→ What the exercise asks: The word "MODE" marks the lines to copy; find all of them in the entries below.
+++ Records provided +++
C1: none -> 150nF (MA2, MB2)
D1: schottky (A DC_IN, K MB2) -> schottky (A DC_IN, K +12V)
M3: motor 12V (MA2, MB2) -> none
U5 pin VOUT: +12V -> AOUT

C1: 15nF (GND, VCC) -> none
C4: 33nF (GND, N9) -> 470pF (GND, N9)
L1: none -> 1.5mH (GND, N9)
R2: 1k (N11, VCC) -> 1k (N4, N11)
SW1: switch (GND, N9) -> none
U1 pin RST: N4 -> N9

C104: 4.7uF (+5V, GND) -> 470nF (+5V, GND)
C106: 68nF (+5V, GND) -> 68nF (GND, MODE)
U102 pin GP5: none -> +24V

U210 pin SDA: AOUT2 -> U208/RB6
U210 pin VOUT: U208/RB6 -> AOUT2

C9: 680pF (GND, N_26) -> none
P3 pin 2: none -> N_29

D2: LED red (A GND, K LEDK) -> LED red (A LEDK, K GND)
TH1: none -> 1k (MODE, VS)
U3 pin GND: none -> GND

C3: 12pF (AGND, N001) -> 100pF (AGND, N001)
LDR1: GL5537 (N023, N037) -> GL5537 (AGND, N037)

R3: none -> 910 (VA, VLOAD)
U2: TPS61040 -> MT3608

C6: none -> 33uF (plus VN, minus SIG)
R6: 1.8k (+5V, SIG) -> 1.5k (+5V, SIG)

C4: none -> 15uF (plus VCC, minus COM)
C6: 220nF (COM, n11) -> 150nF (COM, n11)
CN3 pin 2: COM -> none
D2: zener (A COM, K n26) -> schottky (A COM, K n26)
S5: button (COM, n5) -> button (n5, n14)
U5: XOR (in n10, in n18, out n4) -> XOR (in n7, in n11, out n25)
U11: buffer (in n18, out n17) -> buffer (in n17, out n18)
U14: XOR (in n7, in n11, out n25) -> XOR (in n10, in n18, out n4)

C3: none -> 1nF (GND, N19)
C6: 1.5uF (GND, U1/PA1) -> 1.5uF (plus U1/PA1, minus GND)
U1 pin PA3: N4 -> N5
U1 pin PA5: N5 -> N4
+++
→ Exercise result:
C106: 68nF (+5V, GND) -> 68nF (GND, MODE)
TH1: none -> 1k (MODE, VS)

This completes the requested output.